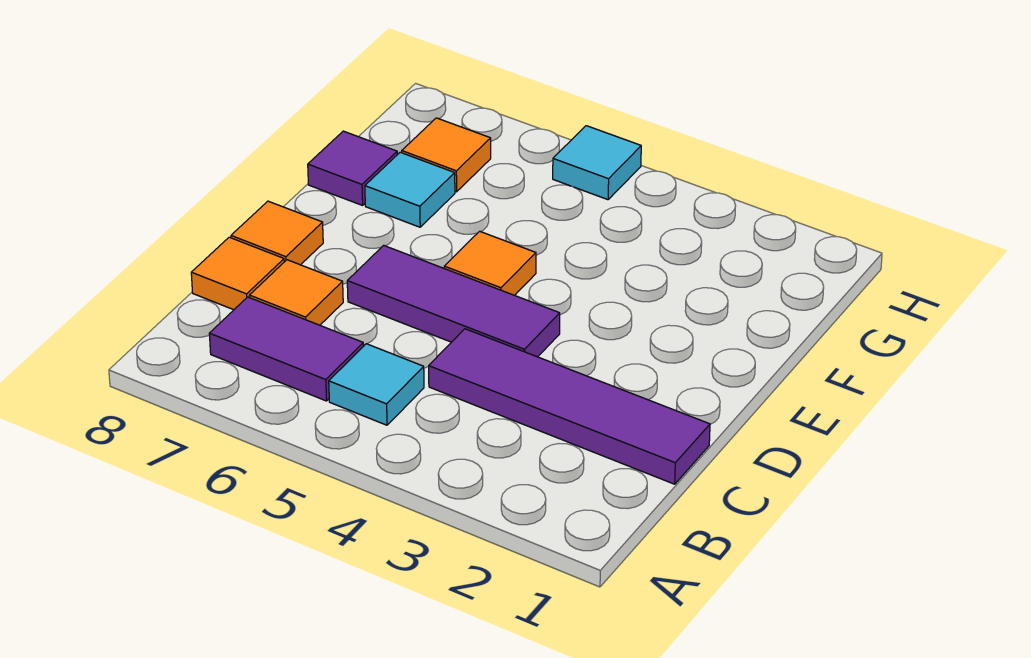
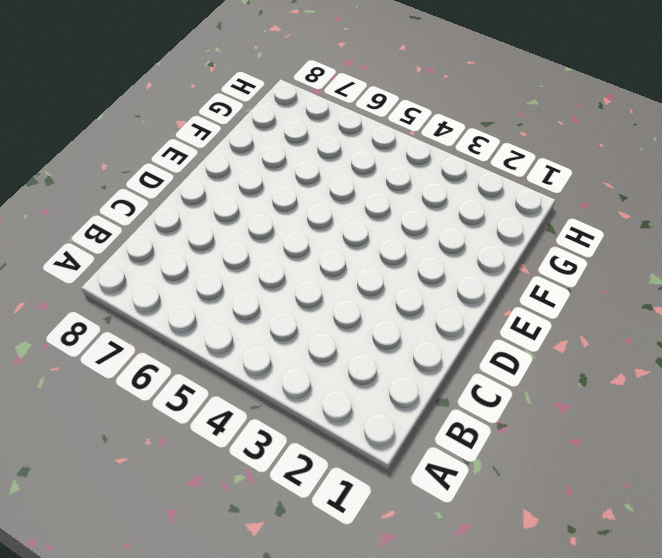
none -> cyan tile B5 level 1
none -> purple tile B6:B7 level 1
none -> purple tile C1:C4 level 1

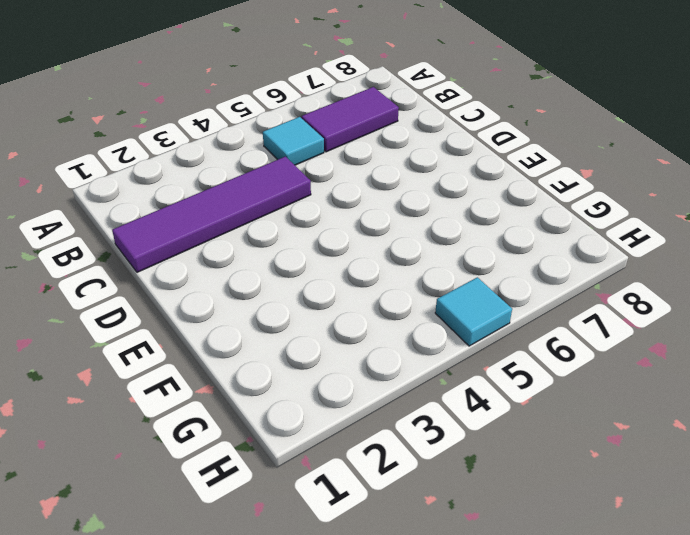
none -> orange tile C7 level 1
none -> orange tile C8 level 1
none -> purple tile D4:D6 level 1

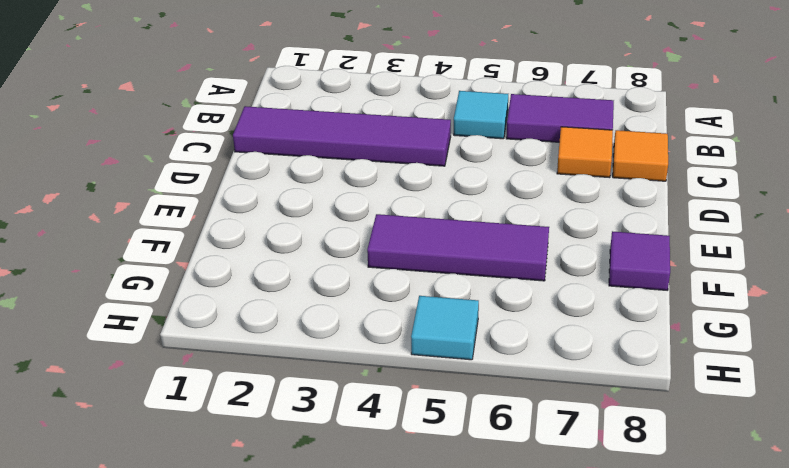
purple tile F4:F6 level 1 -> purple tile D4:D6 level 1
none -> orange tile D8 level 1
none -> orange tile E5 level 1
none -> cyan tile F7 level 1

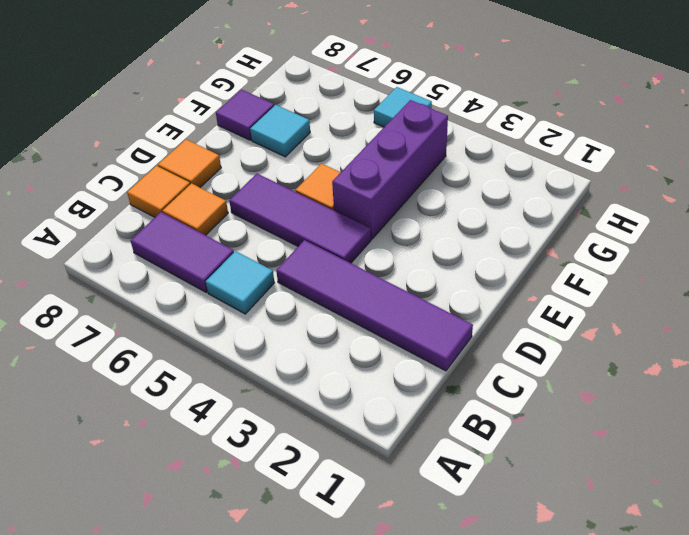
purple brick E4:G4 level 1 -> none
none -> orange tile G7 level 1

====

Work to complete
In the records above, find the line that contains "none -> orange tile D8 level 1" and retype it and all lines after it exactly, leaving out any pictures.

Final answer
none -> orange tile D8 level 1
none -> orange tile E5 level 1
none -> cyan tile F7 level 1

purple brick E4:G4 level 1 -> none
none -> orange tile G7 level 1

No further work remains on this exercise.